(Stored data)
+===+

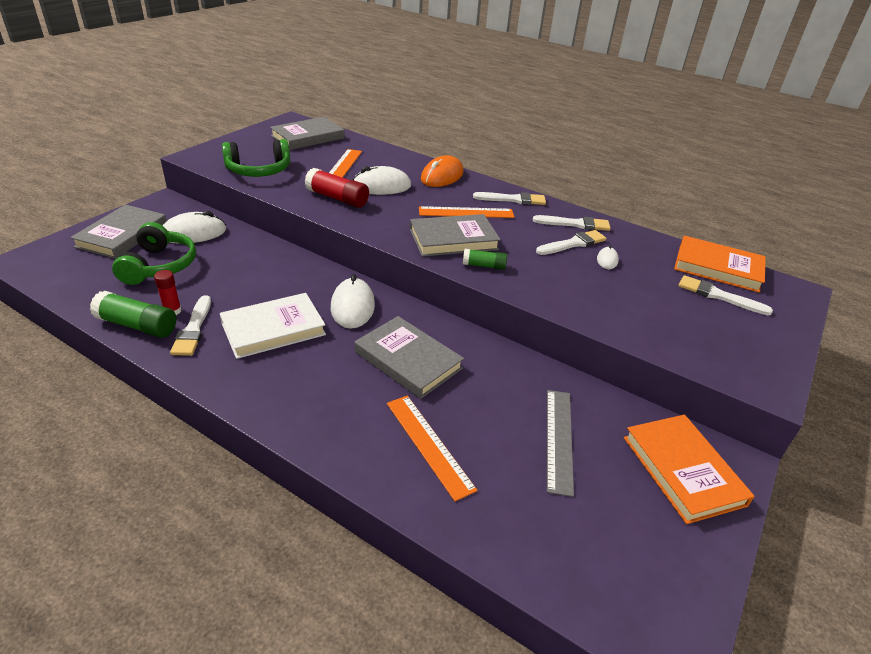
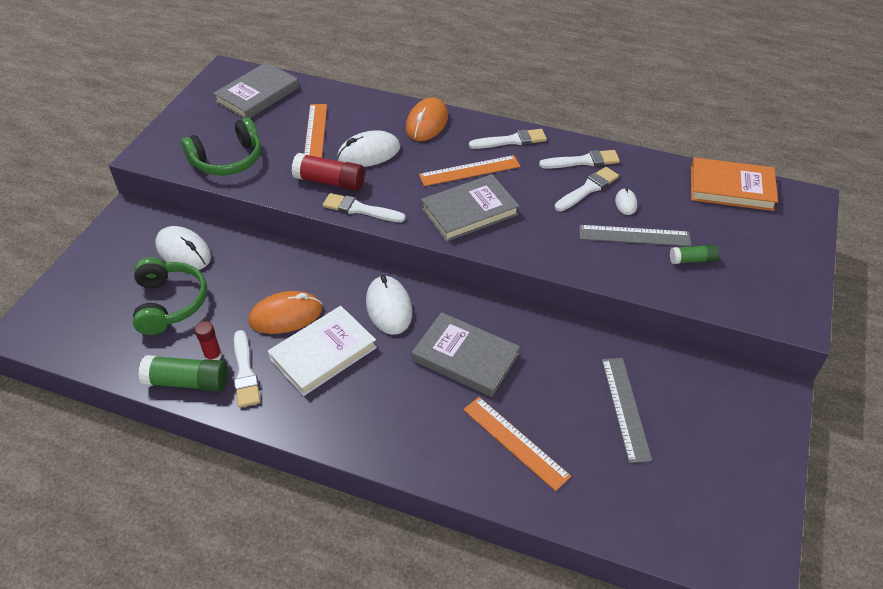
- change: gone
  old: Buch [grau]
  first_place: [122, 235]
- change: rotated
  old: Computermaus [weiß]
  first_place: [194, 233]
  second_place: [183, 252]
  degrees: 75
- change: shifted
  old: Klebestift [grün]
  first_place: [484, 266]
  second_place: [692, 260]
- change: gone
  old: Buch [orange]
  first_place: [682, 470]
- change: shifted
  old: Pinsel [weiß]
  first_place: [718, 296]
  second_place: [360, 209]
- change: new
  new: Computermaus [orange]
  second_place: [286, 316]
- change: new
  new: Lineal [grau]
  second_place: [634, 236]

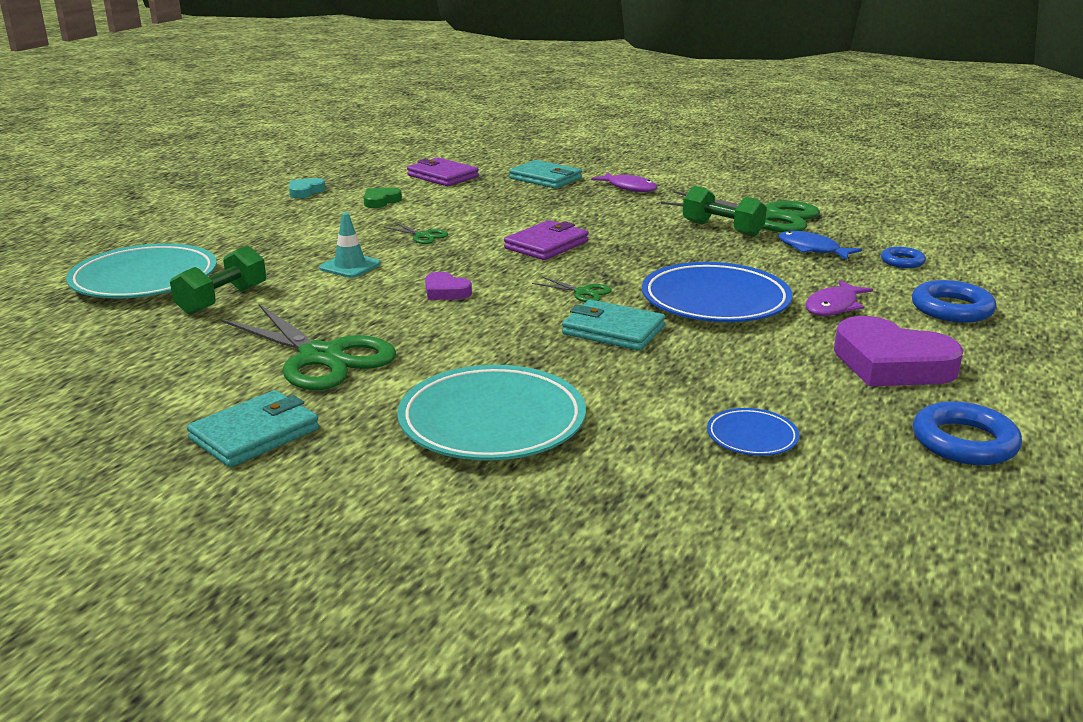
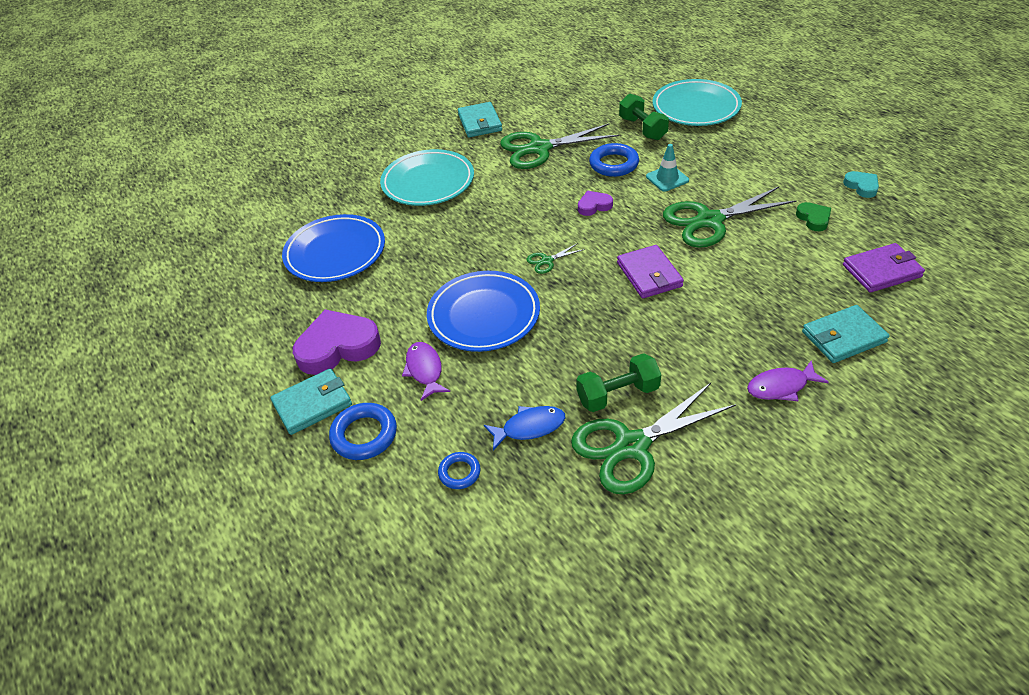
- change: scaled
  old: Schere [grün]
  first_place: [423, 236]
  second_place: [709, 221]
  factor: 2.32
- change: shifted
  old: Geldbörse [türkis]
  first_place: [613, 330]
  second_place: [312, 404]
- change: scaled
  old: Teller [blau]
  first_place: [752, 437]
  second_place: [335, 253]
  factor: 2.12
- change: shifted
  old: Ring [blau]
  first_place: [964, 442]
  second_place: [614, 164]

+===+

Transcribe, without alteration, each line from the one with "old: Klebestift [grün]" through the last line of the data; no pictures belong in the copy.

  old: Klebestift [grün]
  first_place: [484, 266]
  second_place: [692, 260]
- change: gone
  old: Buch [orange]
  first_place: [682, 470]
- change: shifted
  old: Pinsel [weiß]
  first_place: [718, 296]
  second_place: [360, 209]
- change: new
  new: Computermaus [orange]
  second_place: [286, 316]
- change: new
  new: Lineal [grau]
  second_place: [634, 236]

- change: scaled
  old: Schere [grün]
  first_place: [423, 236]
  second_place: [709, 221]
  factor: 2.32
- change: shifted
  old: Geldbörse [türkis]
  first_place: [613, 330]
  second_place: [312, 404]
- change: scaled
  old: Teller [blau]
  first_place: [752, 437]
  second_place: [335, 253]
  factor: 2.12
- change: shifted
  old: Ring [blau]
  first_place: [964, 442]
  second_place: [614, 164]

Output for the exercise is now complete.